▶ Supplied information:
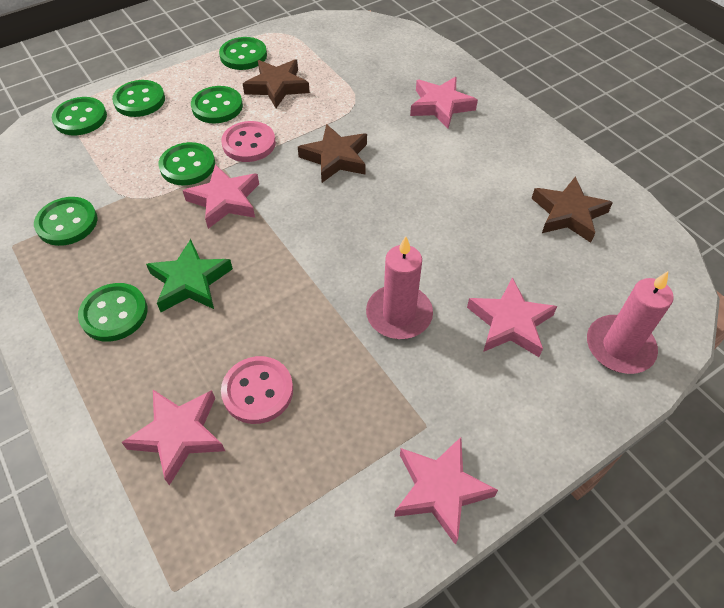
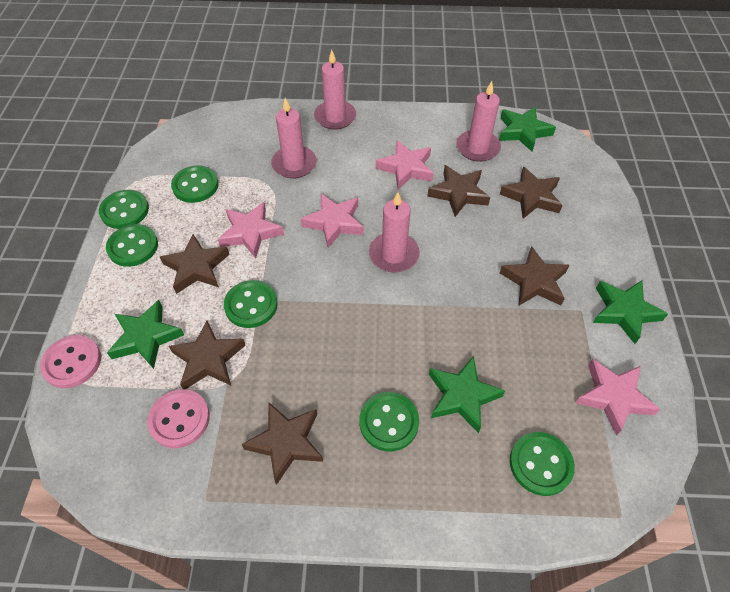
brown star: 3 -> 6
green button: 7 -> 6
green star: 1 -> 4
pink candle: 2 -> 4
pink star: 5 -> 4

▶ Task objective: Copy out exactly the lines between the line with "green button: 7 -> 6" and the last line of the entries, counting both of those lines.

▶ Your solution:
green button: 7 -> 6
green star: 1 -> 4
pink candle: 2 -> 4
pink star: 5 -> 4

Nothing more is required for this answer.